• [SOURCE MATERIAL]:
=====

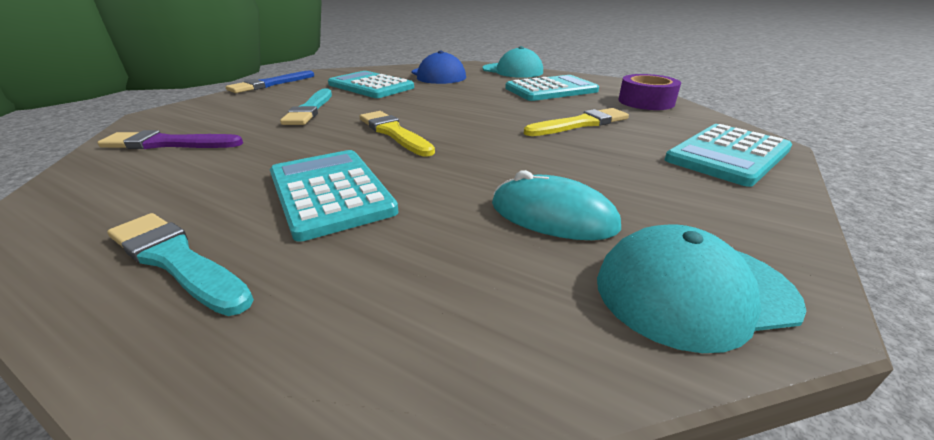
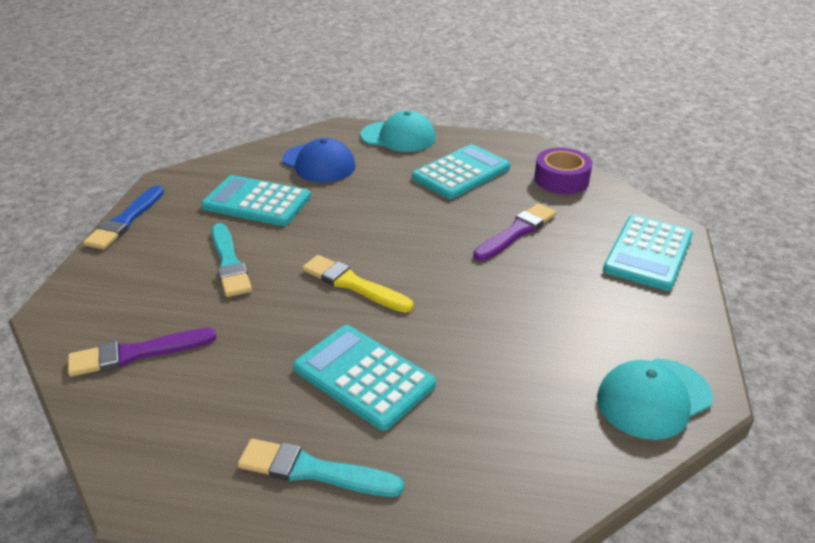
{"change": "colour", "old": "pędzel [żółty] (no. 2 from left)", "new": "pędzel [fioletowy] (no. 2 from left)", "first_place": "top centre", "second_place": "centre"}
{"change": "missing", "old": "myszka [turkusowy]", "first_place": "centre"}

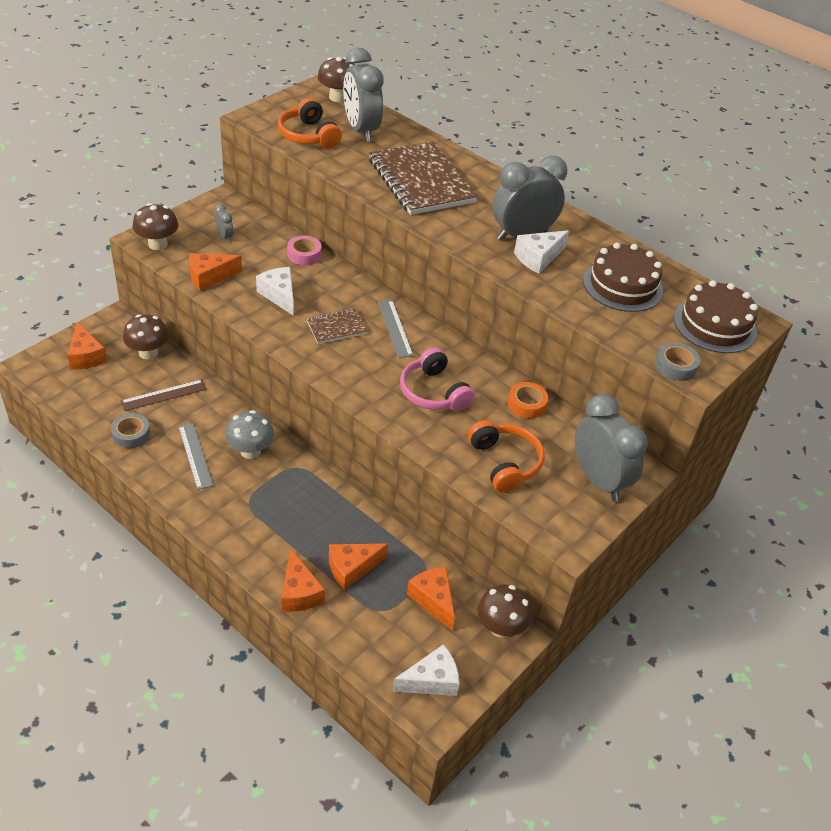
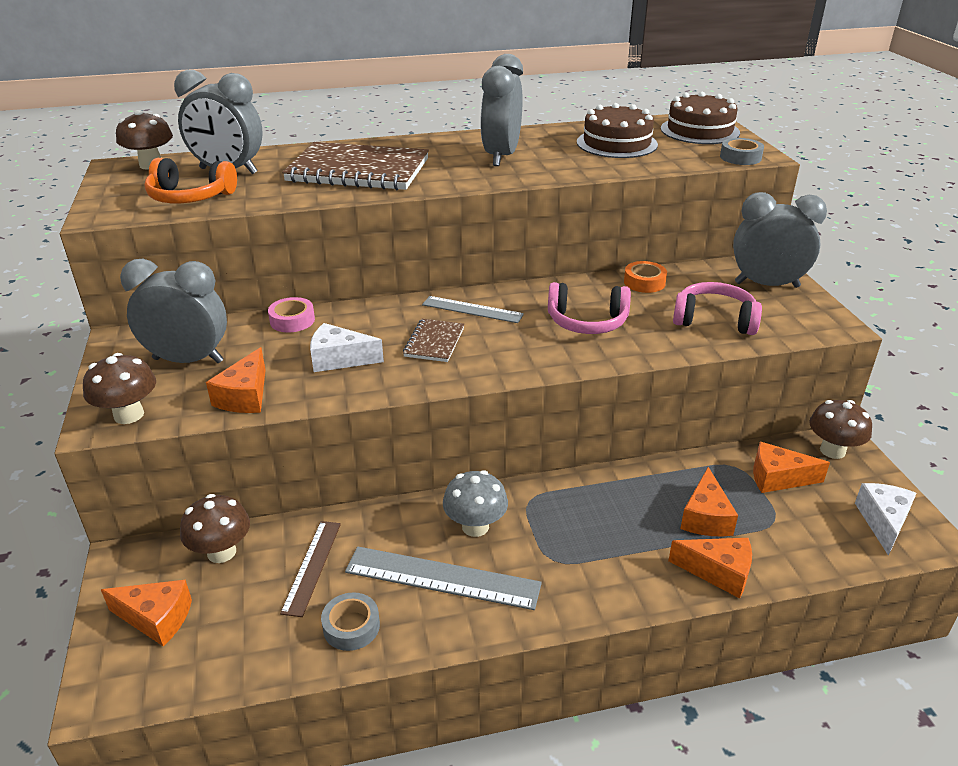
{"change": "size", "old": "budzik [szary] (no. 1 from left)", "first_place": "top left", "second_place": "middle left", "factor": 2.39}
{"change": "size", "old": "linijka [szary] (no. 1 from left)", "first_place": "middle left", "second_place": "bottom centre", "factor": 1.56}
{"change": "colour", "old": "słuchawki [pomarańczowy] (no. 2 from left)", "new": "słuchawki [różowy] (no. 2 from left)", "first_place": "centre", "second_place": "middle right"}
{"change": "missing", "old": "ser [biały] (no. 3 from left)", "first_place": "top centre"}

=====

• [WHAT TO DO]:
Copy out the entries verbatim, but skip every picture.

• [RESPONSE AREA]:
{"change": "colour", "old": "pędzel [żółty] (no. 2 from left)", "new": "pędzel [fioletowy] (no. 2 from left)", "first_place": "top centre", "second_place": "centre"}
{"change": "missing", "old": "myszka [turkusowy]", "first_place": "centre"}

{"change": "size", "old": "budzik [szary] (no. 1 from left)", "first_place": "top left", "second_place": "middle left", "factor": 2.39}
{"change": "size", "old": "linijka [szary] (no. 1 from left)", "first_place": "middle left", "second_place": "bottom centre", "factor": 1.56}
{"change": "colour", "old": "słuchawki [pomarańczowy] (no. 2 from left)", "new": "słuchawki [różowy] (no. 2 from left)", "first_place": "centre", "second_place": "middle right"}
{"change": "missing", "old": "ser [biały] (no. 3 from left)", "first_place": "top centre"}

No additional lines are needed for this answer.